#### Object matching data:
--------------------

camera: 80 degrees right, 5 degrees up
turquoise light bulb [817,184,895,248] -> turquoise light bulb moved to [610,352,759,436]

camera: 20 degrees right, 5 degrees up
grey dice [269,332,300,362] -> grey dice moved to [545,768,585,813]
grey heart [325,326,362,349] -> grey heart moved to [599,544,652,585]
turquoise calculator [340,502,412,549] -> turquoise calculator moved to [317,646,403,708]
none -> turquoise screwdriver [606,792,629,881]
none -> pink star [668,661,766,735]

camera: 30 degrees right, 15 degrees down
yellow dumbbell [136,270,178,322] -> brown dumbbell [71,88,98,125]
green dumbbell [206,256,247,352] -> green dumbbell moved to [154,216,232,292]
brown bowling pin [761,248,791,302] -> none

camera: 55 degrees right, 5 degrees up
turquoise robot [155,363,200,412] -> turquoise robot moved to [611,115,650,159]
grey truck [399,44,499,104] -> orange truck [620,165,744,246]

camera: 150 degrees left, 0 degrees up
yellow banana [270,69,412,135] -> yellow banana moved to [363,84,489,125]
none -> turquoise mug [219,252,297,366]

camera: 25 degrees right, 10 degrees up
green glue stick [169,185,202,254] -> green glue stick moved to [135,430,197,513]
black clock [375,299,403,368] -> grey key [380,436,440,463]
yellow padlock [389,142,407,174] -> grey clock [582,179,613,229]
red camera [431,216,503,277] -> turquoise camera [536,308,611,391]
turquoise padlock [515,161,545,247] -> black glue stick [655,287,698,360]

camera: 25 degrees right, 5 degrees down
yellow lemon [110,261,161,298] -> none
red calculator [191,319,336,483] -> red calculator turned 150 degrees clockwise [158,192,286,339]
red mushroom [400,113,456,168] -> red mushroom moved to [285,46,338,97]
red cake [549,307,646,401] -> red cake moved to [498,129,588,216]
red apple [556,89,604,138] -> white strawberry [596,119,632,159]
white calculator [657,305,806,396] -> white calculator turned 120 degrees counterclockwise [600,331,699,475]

--------------------

#### Problem details:
Write the data out again in full and exactly.

#### Result:
camera: 80 degrees right, 5 degrees up
turquoise light bulb [817,184,895,248] -> turquoise light bulb moved to [610,352,759,436]

camera: 20 degrees right, 5 degrees up
grey dice [269,332,300,362] -> grey dice moved to [545,768,585,813]
grey heart [325,326,362,349] -> grey heart moved to [599,544,652,585]
turquoise calculator [340,502,412,549] -> turquoise calculator moved to [317,646,403,708]
none -> turquoise screwdriver [606,792,629,881]
none -> pink star [668,661,766,735]

camera: 30 degrees right, 15 degrees down
yellow dumbbell [136,270,178,322] -> brown dumbbell [71,88,98,125]
green dumbbell [206,256,247,352] -> green dumbbell moved to [154,216,232,292]
brown bowling pin [761,248,791,302] -> none

camera: 55 degrees right, 5 degrees up
turquoise robot [155,363,200,412] -> turquoise robot moved to [611,115,650,159]
grey truck [399,44,499,104] -> orange truck [620,165,744,246]

camera: 150 degrees left, 0 degrees up
yellow banana [270,69,412,135] -> yellow banana moved to [363,84,489,125]
none -> turquoise mug [219,252,297,366]

camera: 25 degrees right, 10 degrees up
green glue stick [169,185,202,254] -> green glue stick moved to [135,430,197,513]
black clock [375,299,403,368] -> grey key [380,436,440,463]
yellow padlock [389,142,407,174] -> grey clock [582,179,613,229]
red camera [431,216,503,277] -> turquoise camera [536,308,611,391]
turquoise padlock [515,161,545,247] -> black glue stick [655,287,698,360]

camera: 25 degrees right, 5 degrees down
yellow lemon [110,261,161,298] -> none
red calculator [191,319,336,483] -> red calculator turned 150 degrees clockwise [158,192,286,339]
red mushroom [400,113,456,168] -> red mushroom moved to [285,46,338,97]
red cake [549,307,646,401] -> red cake moved to [498,129,588,216]
red apple [556,89,604,138] -> white strawberry [596,119,632,159]
white calculator [657,305,806,396] -> white calculator turned 120 degrees counterclockwise [600,331,699,475]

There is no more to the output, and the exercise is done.